=== INSTRUCTIONS FOR THE TASK ===
A word-for-word copy of the listing is what's needed; leave out every image.

___ DATASET EXTRACT ___

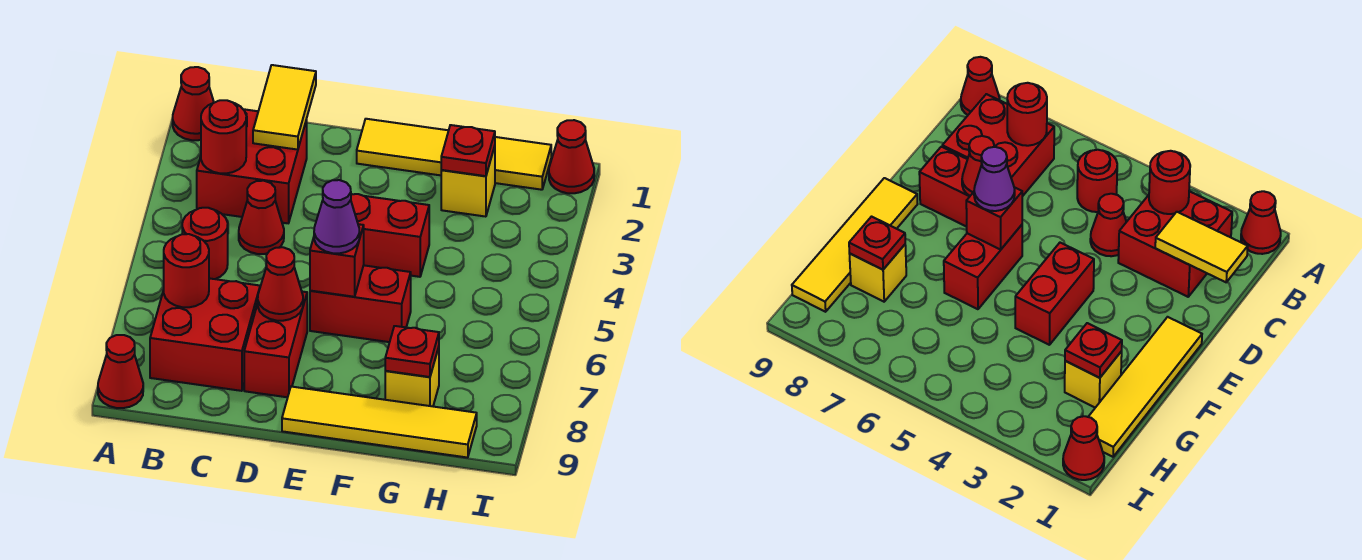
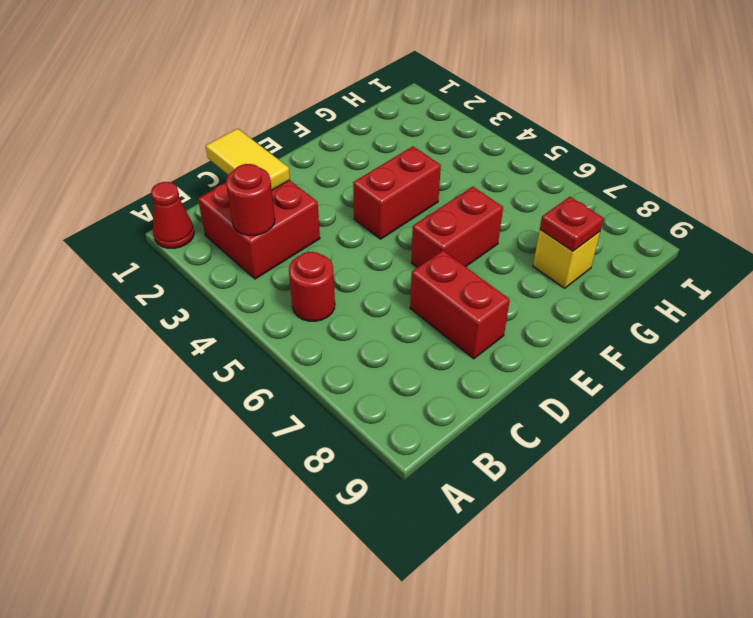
none -> red cone A9 level 1
none -> red brick B7:C8 level 1
none -> red cone C4 level 1

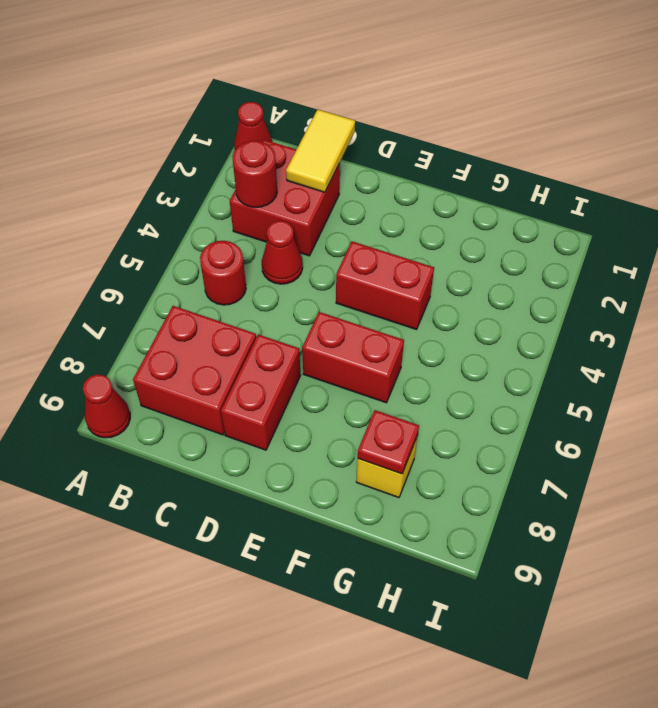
none -> yellow tile E1:H1 level 1
none -> yellow tile E9:H9 level 1
none -> yellow brick G2 level 1

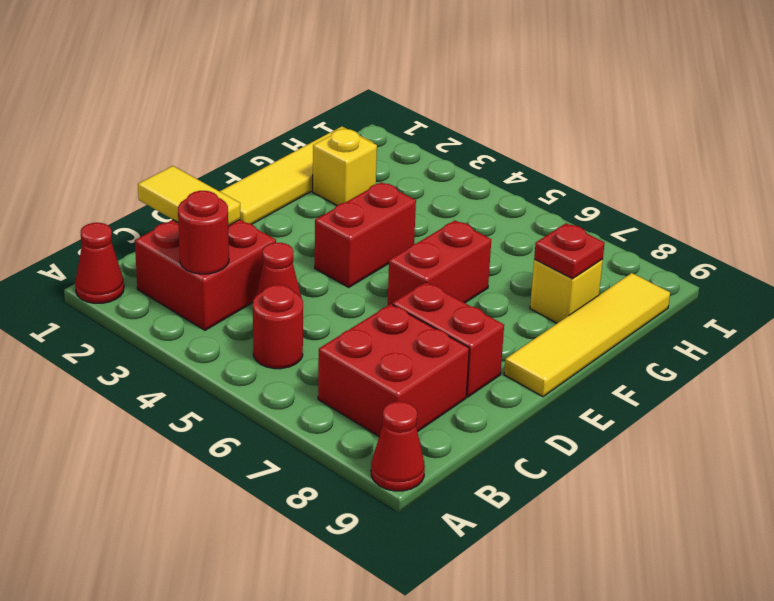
none -> red cone I1 level 1
none -> red round brick B7 level 2
none -> red cone D7 level 2

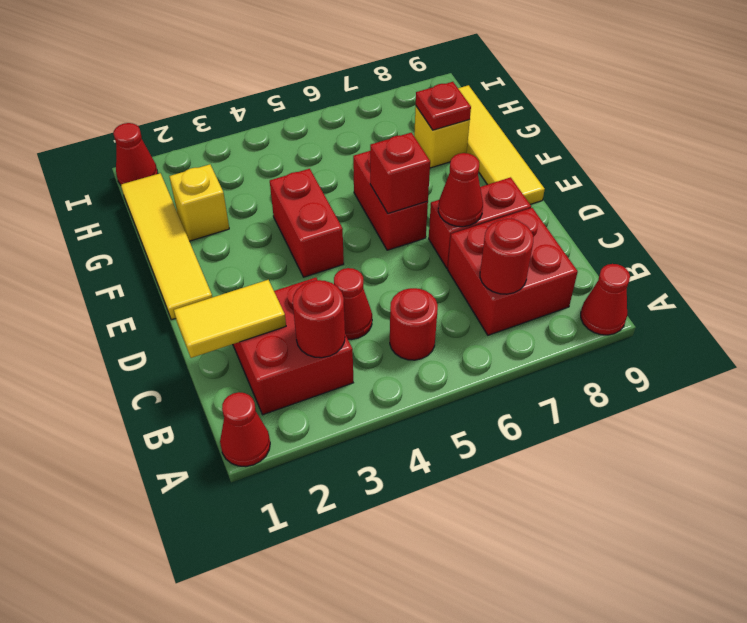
none -> red plate G2 level 2
none -> purple cone E6 level 3

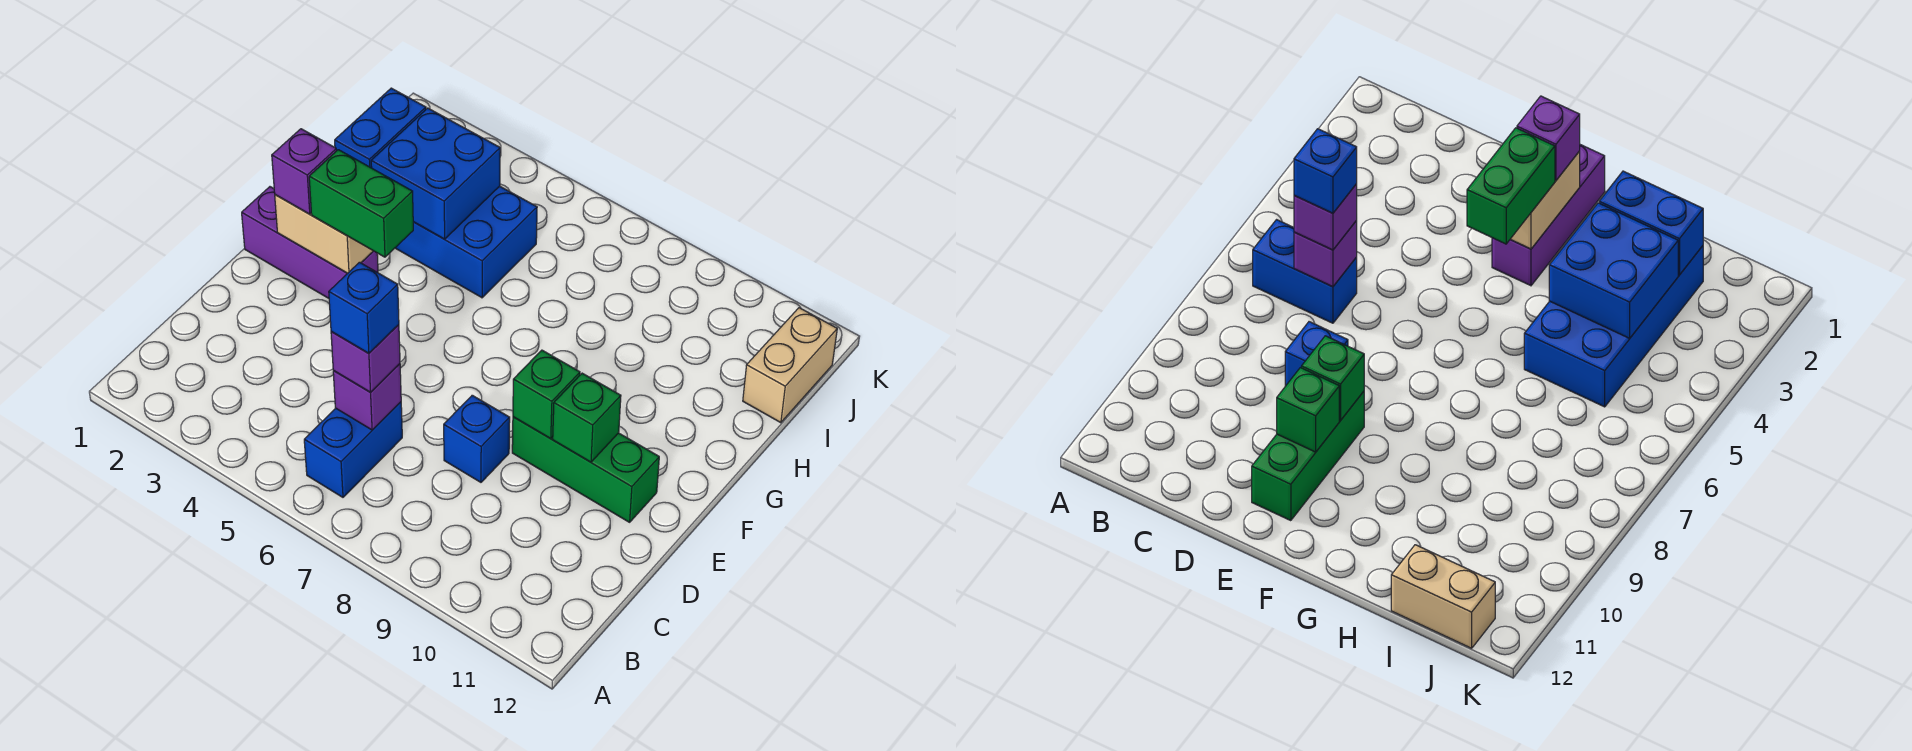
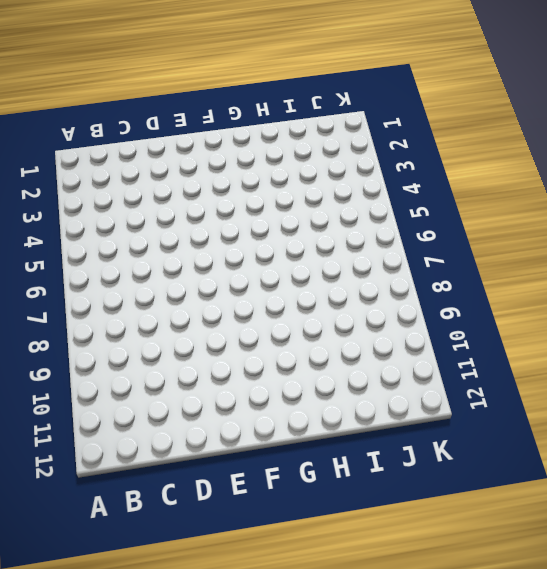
none -> blue brick B6:C6 level 1
none -> blue brick D8 level 1
none -> green brick E9:E11 level 1

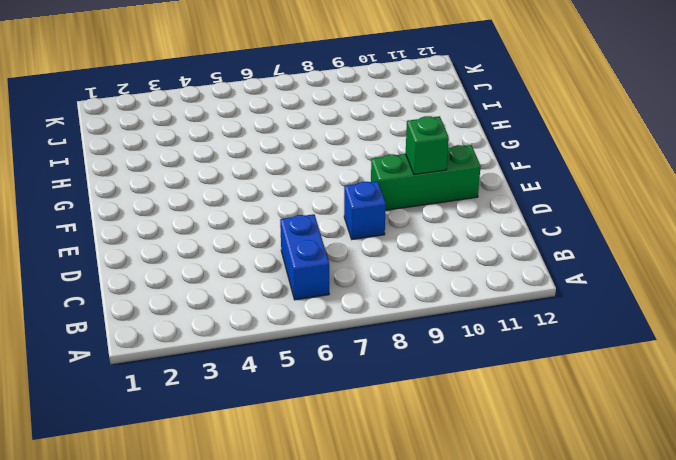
none -> purple brick F1:F3 level 1
none -> blue brick H2:I5 level 1
none -> tan brick I12:J12 level 1

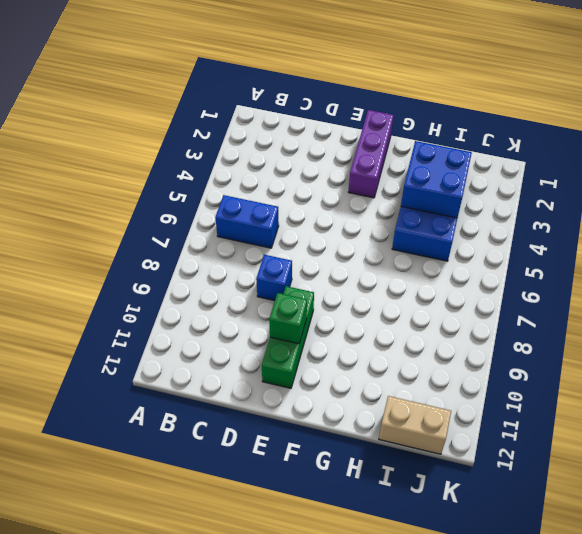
none -> purple brick C6 level 2
none -> green brick E9 level 2
none -> tan brick F2:F3 level 2

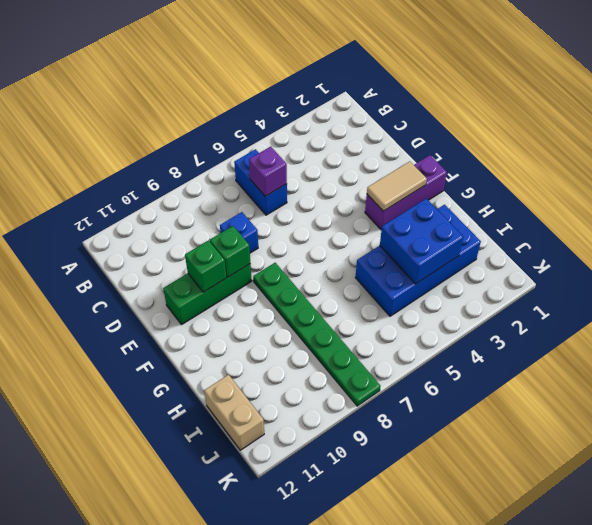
tan tile F2:F3 level 2 -> tan brick F2:F3 level 2
green plate F8:K8 level 1 -> none
none -> blue brick H2:I2 level 2
none -> purple brick C6 level 3
none -> purple brick F2 level 3

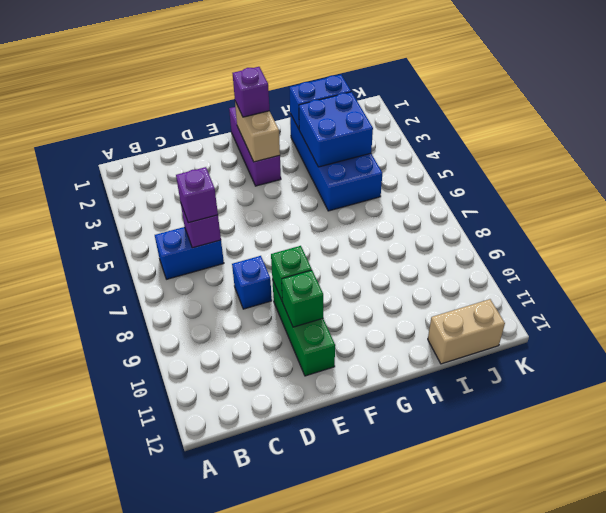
none -> green brick F3:F4 level 3
none -> blue brick C6 level 4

___

=== SOLUTION TO THE PROBLEM ===
none -> red cone A9 level 1
none -> red brick B7:C8 level 1
none -> red cone C4 level 1

none -> yellow tile E1:H1 level 1
none -> yellow tile E9:H9 level 1
none -> yellow brick G2 level 1

none -> red cone I1 level 1
none -> red round brick B7 level 2
none -> red cone D7 level 2

none -> red plate G2 level 2
none -> purple cone E6 level 3

none -> blue brick B6:C6 level 1
none -> blue brick D8 level 1
none -> green brick E9:E11 level 1

none -> purple brick F1:F3 level 1
none -> blue brick H2:I5 level 1
none -> tan brick I12:J12 level 1

none -> purple brick C6 level 2
none -> green brick E9 level 2
none -> tan brick F2:F3 level 2

tan tile F2:F3 level 2 -> tan brick F2:F3 level 2
green plate F8:K8 level 1 -> none
none -> blue brick H2:I2 level 2
none -> purple brick C6 level 3
none -> purple brick F2 level 3

none -> green brick F3:F4 level 3
none -> blue brick C6 level 4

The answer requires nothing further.